(Saved entries)

====================

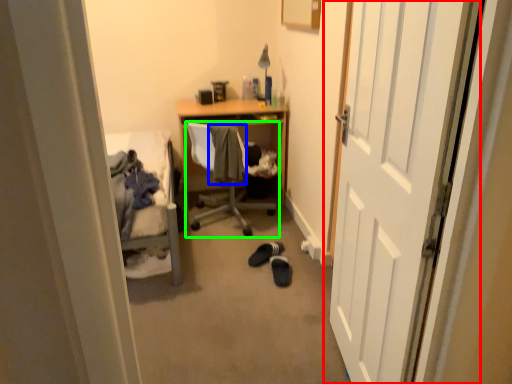
Question: Which object is the closest to the door (highlighted by a red box)? Choose among these: clothing (highlighted by a blue box) or chair (highlighted by a green box).

Choices:
 (A) clothing
 (B) chair

Answer: (A)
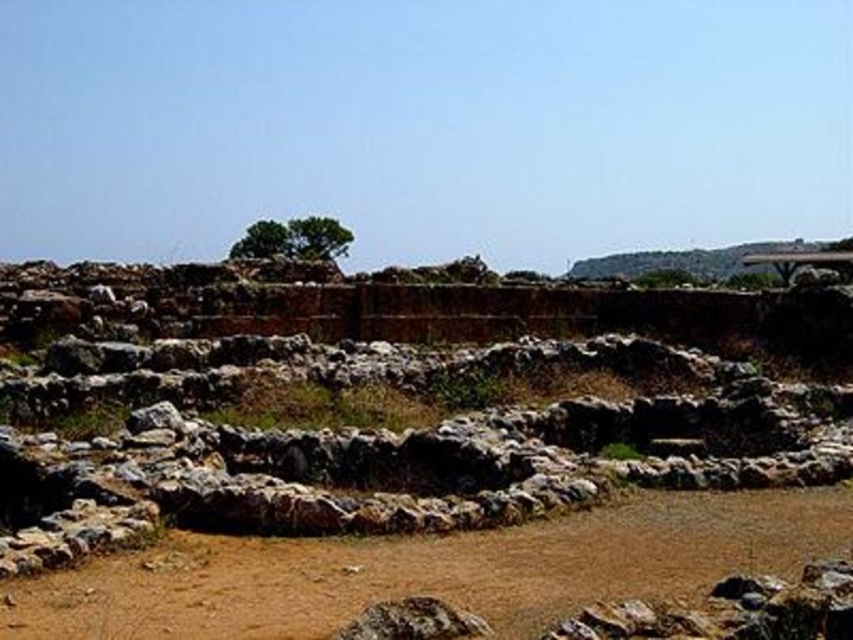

====================

**What is required**
Please list each line of the items above that contains the word "chair".

**Solution for this exercise**
Question: Which object is the closest to the door (highlighted by a red box)? Choose among these: clothing (highlighted by a blue box) or chair (highlighted by a green box).
 (B) chair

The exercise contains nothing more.